Task requirements: An exact, complete copy of the entries is needed, with the pictures left out.
··· Raw data ···
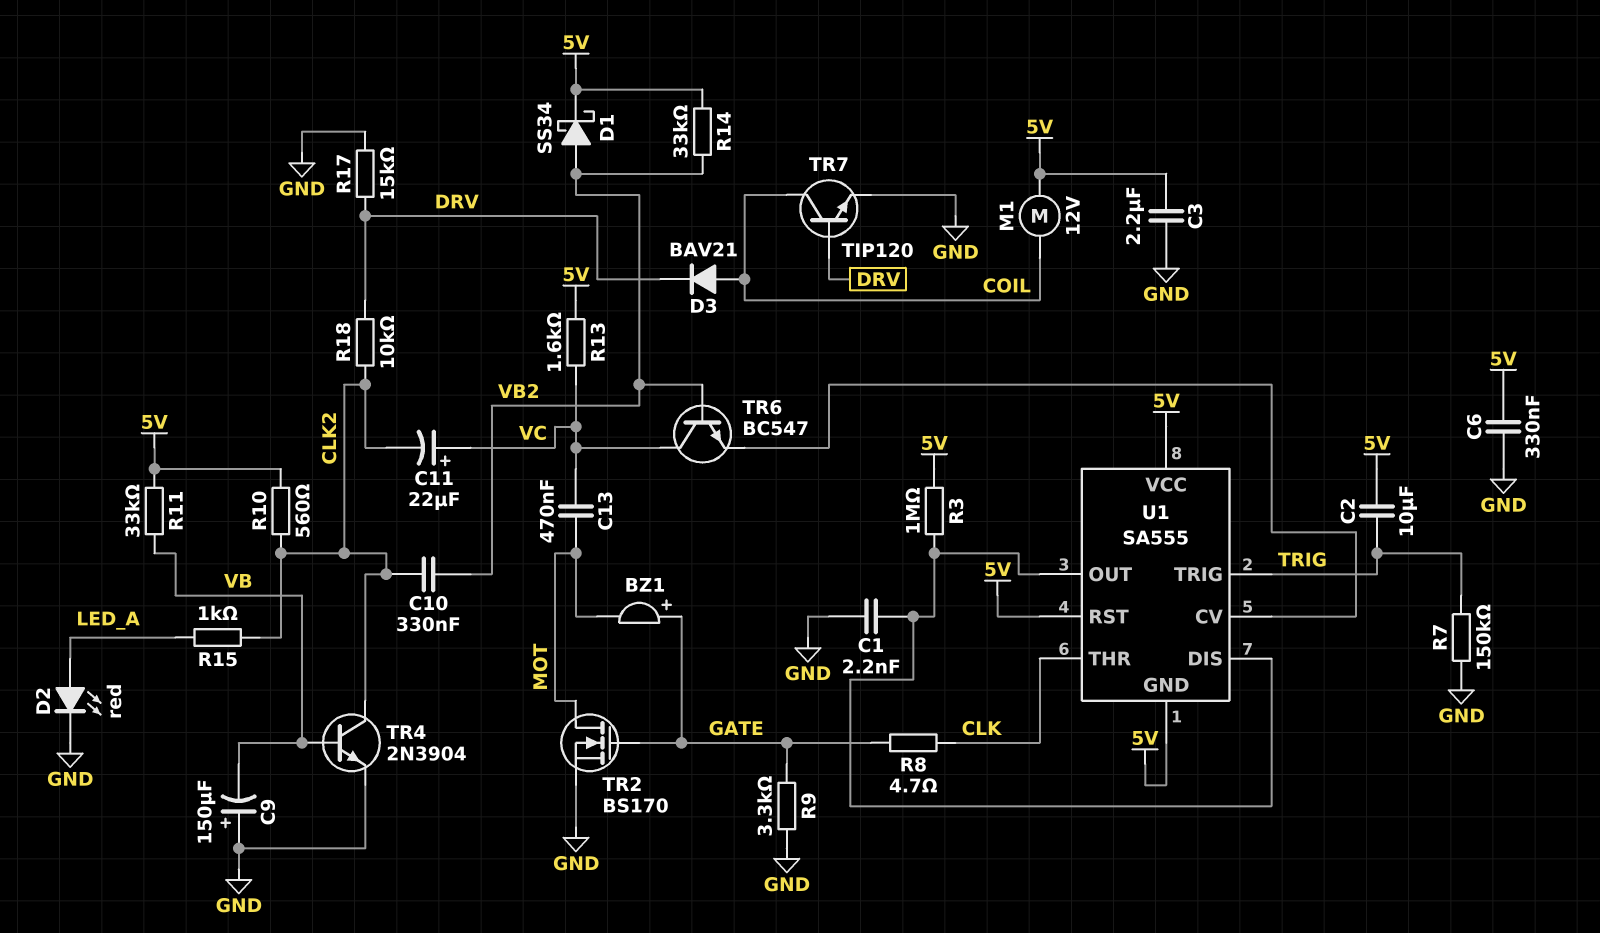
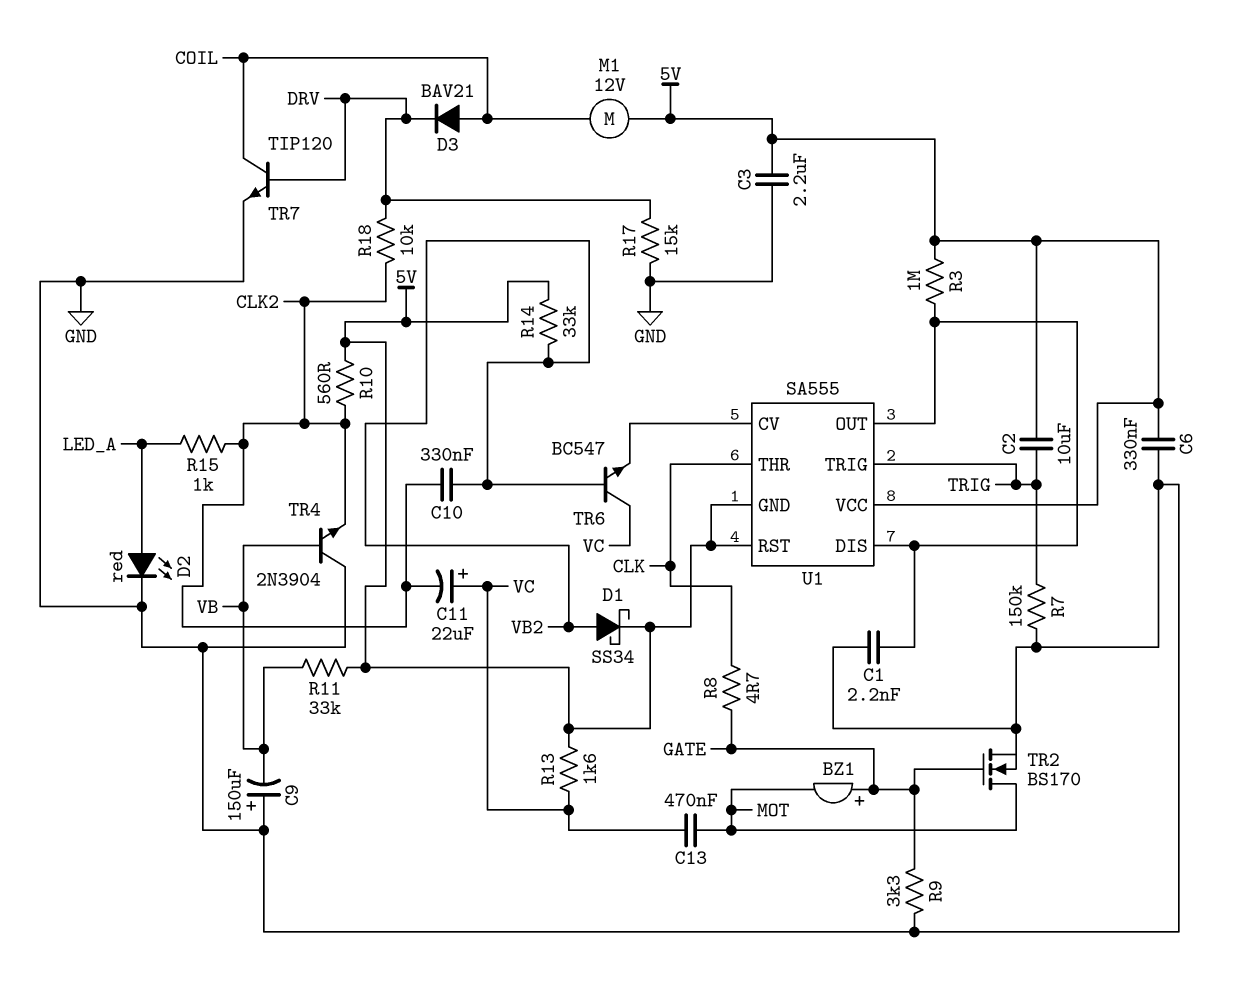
TR4: NPN 2N3904 (B VB, C CLK2, E GND) -> NPN 2N3904 (B VB, C GND, E CLK2)

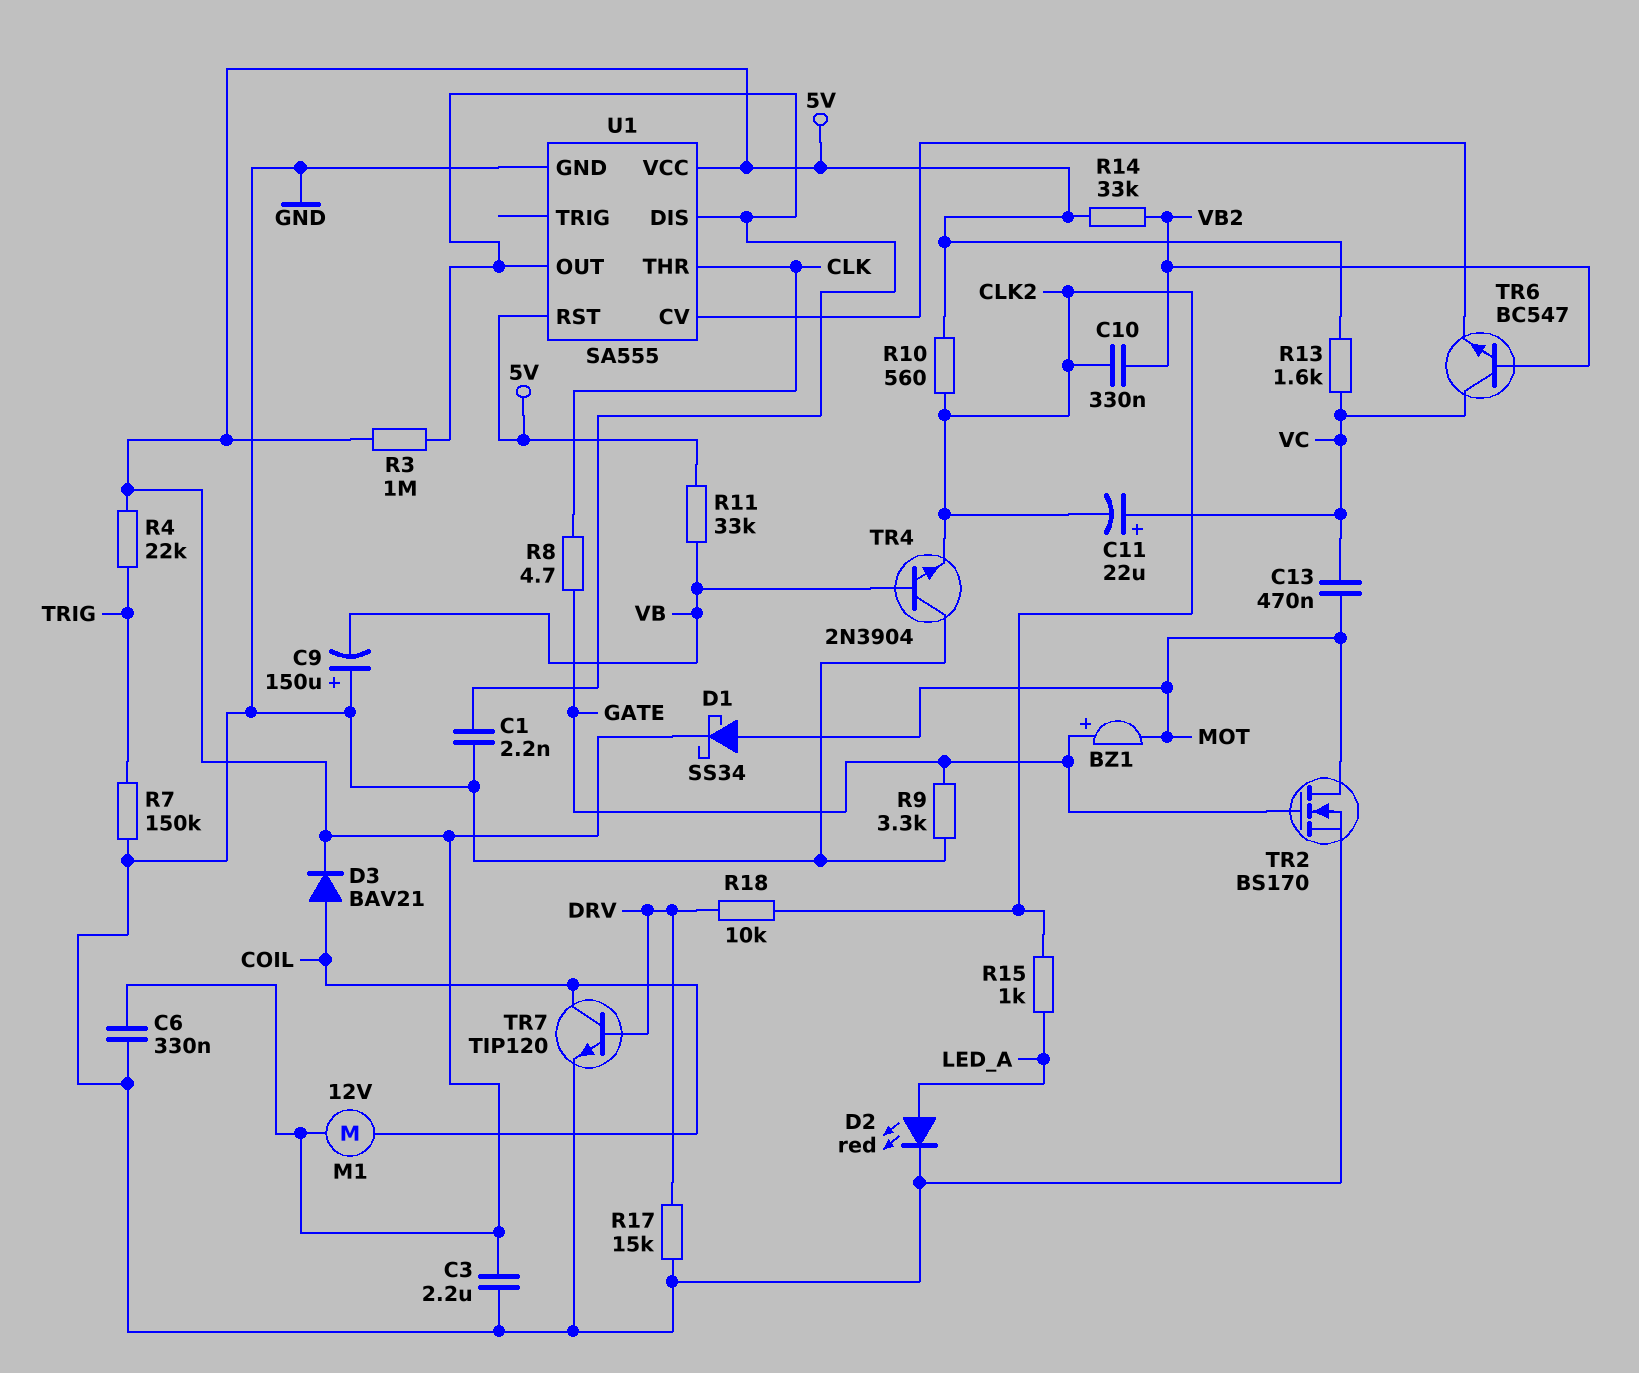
C2: 10uF (5V, TRIG) -> none
D1: schottky SS34 (A VB2, K 5V) -> schottky SS34 (A MOT, K 5V)
D3: diode BAV21 (A COIL, K DRV) -> diode BAV21 (A COIL, K 5V)
R4: none -> 22k (5V, TRIG)
U1 pin GND: 5V -> GND
U1 pin TRIG: TRIG -> none

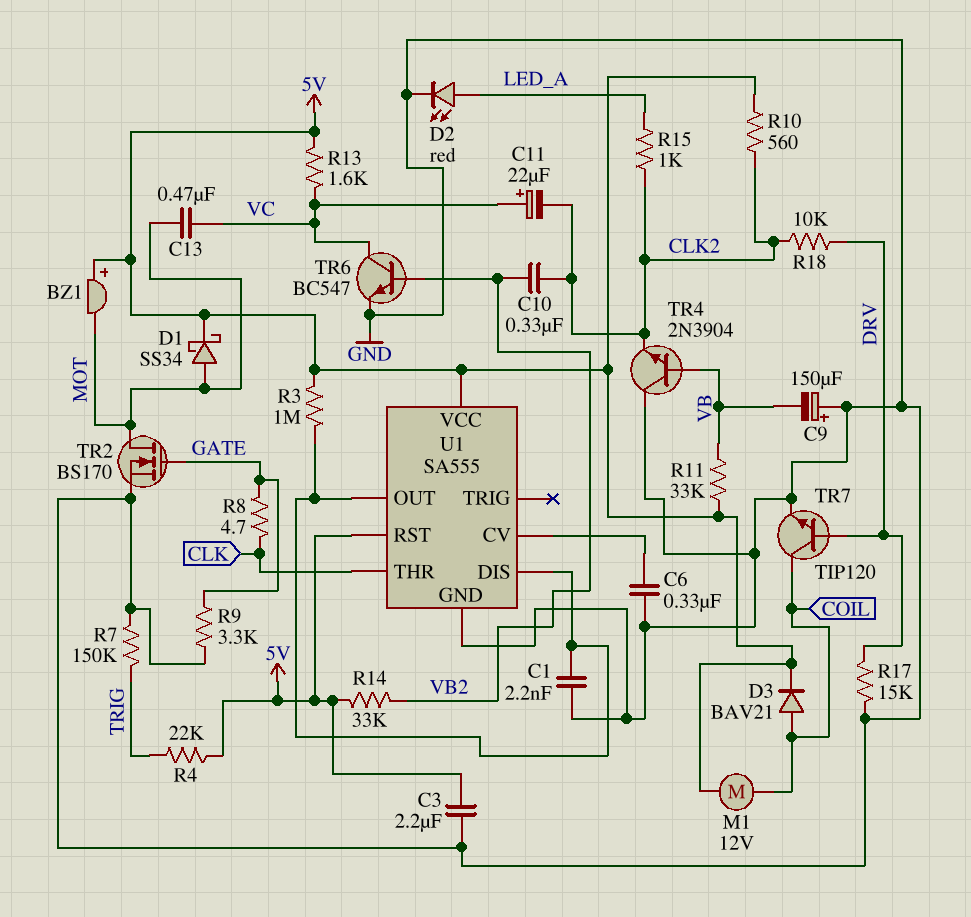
BZ1: buzzer (plus GATE, minus MOT) -> buzzer (plus 5V, minus MOT)
C6: 330nF (5V, GND) -> 330nF (GND, U1/CV)
TR6: NPN BC547 (B VB2, C VC, E U1/CV) -> NPN BC547 (B VB2, C VC, E GND)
···
Written reply:
TR4: NPN 2N3904 (B VB, C CLK2, E GND) -> NPN 2N3904 (B VB, C GND, E CLK2)

C2: 10uF (5V, TRIG) -> none
D1: schottky SS34 (A VB2, K 5V) -> schottky SS34 (A MOT, K 5V)
D3: diode BAV21 (A COIL, K DRV) -> diode BAV21 (A COIL, K 5V)
R4: none -> 22k (5V, TRIG)
U1 pin GND: 5V -> GND
U1 pin TRIG: TRIG -> none

BZ1: buzzer (plus GATE, minus MOT) -> buzzer (plus 5V, minus MOT)
C6: 330nF (5V, GND) -> 330nF (GND, U1/CV)
TR6: NPN BC547 (B VB2, C VC, E U1/CV) -> NPN BC547 (B VB2, C VC, E GND)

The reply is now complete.